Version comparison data
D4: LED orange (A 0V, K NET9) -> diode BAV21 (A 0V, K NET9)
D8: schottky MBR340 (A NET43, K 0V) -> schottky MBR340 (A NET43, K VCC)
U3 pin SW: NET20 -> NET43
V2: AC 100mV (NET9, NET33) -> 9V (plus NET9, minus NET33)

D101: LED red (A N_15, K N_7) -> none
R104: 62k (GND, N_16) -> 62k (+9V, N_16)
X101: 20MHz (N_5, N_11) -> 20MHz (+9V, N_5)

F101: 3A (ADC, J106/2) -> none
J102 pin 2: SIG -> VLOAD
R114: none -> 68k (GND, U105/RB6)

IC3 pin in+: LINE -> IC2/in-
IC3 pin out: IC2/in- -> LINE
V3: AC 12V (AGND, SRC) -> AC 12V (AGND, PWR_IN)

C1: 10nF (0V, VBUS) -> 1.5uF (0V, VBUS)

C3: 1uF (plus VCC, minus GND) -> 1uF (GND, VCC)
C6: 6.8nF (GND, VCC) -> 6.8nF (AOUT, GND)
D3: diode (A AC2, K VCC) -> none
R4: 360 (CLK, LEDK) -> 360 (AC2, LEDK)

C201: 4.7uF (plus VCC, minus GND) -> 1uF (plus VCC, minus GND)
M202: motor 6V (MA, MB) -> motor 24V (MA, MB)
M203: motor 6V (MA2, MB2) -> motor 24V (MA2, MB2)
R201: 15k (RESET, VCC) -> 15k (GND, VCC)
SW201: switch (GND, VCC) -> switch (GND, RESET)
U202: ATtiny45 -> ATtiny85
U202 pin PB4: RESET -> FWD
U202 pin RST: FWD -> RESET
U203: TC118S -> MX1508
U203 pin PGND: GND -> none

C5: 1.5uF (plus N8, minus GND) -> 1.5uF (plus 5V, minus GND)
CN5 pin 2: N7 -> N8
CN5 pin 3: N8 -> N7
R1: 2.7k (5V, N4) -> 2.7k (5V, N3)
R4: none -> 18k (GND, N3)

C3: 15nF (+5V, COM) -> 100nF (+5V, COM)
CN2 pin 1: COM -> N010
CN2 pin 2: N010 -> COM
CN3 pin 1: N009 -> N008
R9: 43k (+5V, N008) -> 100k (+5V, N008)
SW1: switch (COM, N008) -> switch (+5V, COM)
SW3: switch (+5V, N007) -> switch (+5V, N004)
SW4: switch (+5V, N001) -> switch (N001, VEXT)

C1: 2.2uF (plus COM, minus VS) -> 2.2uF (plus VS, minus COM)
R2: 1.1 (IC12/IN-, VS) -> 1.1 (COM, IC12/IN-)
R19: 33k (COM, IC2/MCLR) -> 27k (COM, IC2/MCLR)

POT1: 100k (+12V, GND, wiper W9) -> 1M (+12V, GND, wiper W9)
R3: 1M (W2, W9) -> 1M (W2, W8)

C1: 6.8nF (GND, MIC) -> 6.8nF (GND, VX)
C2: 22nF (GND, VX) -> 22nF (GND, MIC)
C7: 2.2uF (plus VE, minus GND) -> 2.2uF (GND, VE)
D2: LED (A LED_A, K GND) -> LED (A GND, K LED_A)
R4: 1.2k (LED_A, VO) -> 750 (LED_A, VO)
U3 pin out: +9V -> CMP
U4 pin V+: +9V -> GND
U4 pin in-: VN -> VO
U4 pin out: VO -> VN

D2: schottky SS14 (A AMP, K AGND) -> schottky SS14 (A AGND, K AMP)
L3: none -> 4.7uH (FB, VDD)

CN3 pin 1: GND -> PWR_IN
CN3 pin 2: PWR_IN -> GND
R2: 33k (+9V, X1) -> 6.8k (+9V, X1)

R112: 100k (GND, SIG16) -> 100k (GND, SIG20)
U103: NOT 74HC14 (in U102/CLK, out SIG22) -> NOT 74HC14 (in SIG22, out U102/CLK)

▸ Work task: In full and without deviation, reproduce the entries above.

▸ Output for this exercise:
D4: LED orange (A 0V, K NET9) -> diode BAV21 (A 0V, K NET9)
D8: schottky MBR340 (A NET43, K 0V) -> schottky MBR340 (A NET43, K VCC)
U3 pin SW: NET20 -> NET43
V2: AC 100mV (NET9, NET33) -> 9V (plus NET9, minus NET33)

D101: LED red (A N_15, K N_7) -> none
R104: 62k (GND, N_16) -> 62k (+9V, N_16)
X101: 20MHz (N_5, N_11) -> 20MHz (+9V, N_5)

F101: 3A (ADC, J106/2) -> none
J102 pin 2: SIG -> VLOAD
R114: none -> 68k (GND, U105/RB6)

IC3 pin in+: LINE -> IC2/in-
IC3 pin out: IC2/in- -> LINE
V3: AC 12V (AGND, SRC) -> AC 12V (AGND, PWR_IN)

C1: 10nF (0V, VBUS) -> 1.5uF (0V, VBUS)

C3: 1uF (plus VCC, minus GND) -> 1uF (GND, VCC)
C6: 6.8nF (GND, VCC) -> 6.8nF (AOUT, GND)
D3: diode (A AC2, K VCC) -> none
R4: 360 (CLK, LEDK) -> 360 (AC2, LEDK)

C201: 4.7uF (plus VCC, minus GND) -> 1uF (plus VCC, minus GND)
M202: motor 6V (MA, MB) -> motor 24V (MA, MB)
M203: motor 6V (MA2, MB2) -> motor 24V (MA2, MB2)
R201: 15k (RESET, VCC) -> 15k (GND, VCC)
SW201: switch (GND, VCC) -> switch (GND, RESET)
U202: ATtiny45 -> ATtiny85
U202 pin PB4: RESET -> FWD
U202 pin RST: FWD -> RESET
U203: TC118S -> MX1508
U203 pin PGND: GND -> none

C5: 1.5uF (plus N8, minus GND) -> 1.5uF (plus 5V, minus GND)
CN5 pin 2: N7 -> N8
CN5 pin 3: N8 -> N7
R1: 2.7k (5V, N4) -> 2.7k (5V, N3)
R4: none -> 18k (GND, N3)

C3: 15nF (+5V, COM) -> 100nF (+5V, COM)
CN2 pin 1: COM -> N010
CN2 pin 2: N010 -> COM
CN3 pin 1: N009 -> N008
R9: 43k (+5V, N008) -> 100k (+5V, N008)
SW1: switch (COM, N008) -> switch (+5V, COM)
SW3: switch (+5V, N007) -> switch (+5V, N004)
SW4: switch (+5V, N001) -> switch (N001, VEXT)

C1: 2.2uF (plus COM, minus VS) -> 2.2uF (plus VS, minus COM)
R2: 1.1 (IC12/IN-, VS) -> 1.1 (COM, IC12/IN-)
R19: 33k (COM, IC2/MCLR) -> 27k (COM, IC2/MCLR)

POT1: 100k (+12V, GND, wiper W9) -> 1M (+12V, GND, wiper W9)
R3: 1M (W2, W9) -> 1M (W2, W8)

C1: 6.8nF (GND, MIC) -> 6.8nF (GND, VX)
C2: 22nF (GND, VX) -> 22nF (GND, MIC)
C7: 2.2uF (plus VE, minus GND) -> 2.2uF (GND, VE)
D2: LED (A LED_A, K GND) -> LED (A GND, K LED_A)
R4: 1.2k (LED_A, VO) -> 750 (LED_A, VO)
U3 pin out: +9V -> CMP
U4 pin V+: +9V -> GND
U4 pin in-: VN -> VO
U4 pin out: VO -> VN

D2: schottky SS14 (A AMP, K AGND) -> schottky SS14 (A AGND, K AMP)
L3: none -> 4.7uH (FB, VDD)

CN3 pin 1: GND -> PWR_IN
CN3 pin 2: PWR_IN -> GND
R2: 33k (+9V, X1) -> 6.8k (+9V, X1)

R112: 100k (GND, SIG16) -> 100k (GND, SIG20)
U103: NOT 74HC14 (in U102/CLK, out SIG22) -> NOT 74HC14 (in SIG22, out U102/CLK)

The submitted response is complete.